_Your instructions:_ Extract every line of the material below that contains the word "Among".

(Saved data entries)
☆ ☆ ☆ ☆ ☆ ☆ ☆

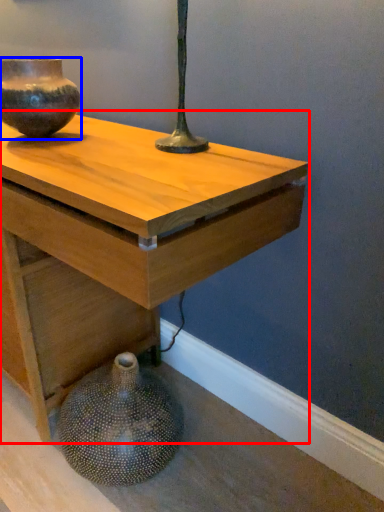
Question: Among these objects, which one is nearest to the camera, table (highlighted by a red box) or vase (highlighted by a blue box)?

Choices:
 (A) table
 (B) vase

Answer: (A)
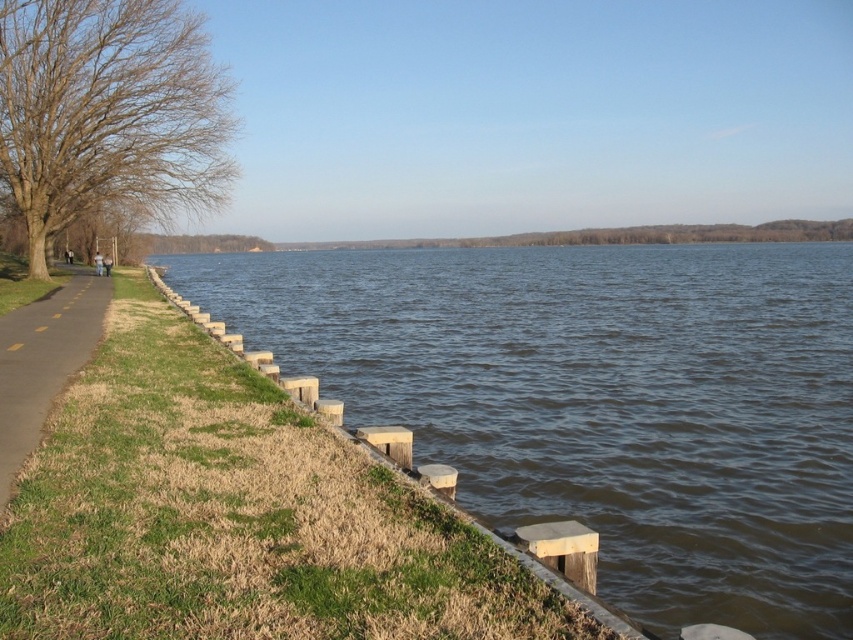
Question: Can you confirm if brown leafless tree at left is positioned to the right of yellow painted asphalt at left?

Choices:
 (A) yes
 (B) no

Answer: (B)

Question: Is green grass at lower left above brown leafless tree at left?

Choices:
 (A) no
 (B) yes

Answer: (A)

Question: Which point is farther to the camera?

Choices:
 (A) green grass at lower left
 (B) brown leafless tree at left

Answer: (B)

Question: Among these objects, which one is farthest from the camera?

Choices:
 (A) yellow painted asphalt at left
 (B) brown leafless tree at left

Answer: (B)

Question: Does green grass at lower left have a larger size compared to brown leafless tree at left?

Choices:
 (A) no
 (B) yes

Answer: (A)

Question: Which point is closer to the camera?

☆ ☆ ☆ ☆ ☆ ☆ ☆

_Exercise output:_
Question: Among these objects, which one is nearest to the camera, table (highlighted by a red box) or vase (highlighted by a blue box)?
Question: Among these objects, which one is farthest from the camera?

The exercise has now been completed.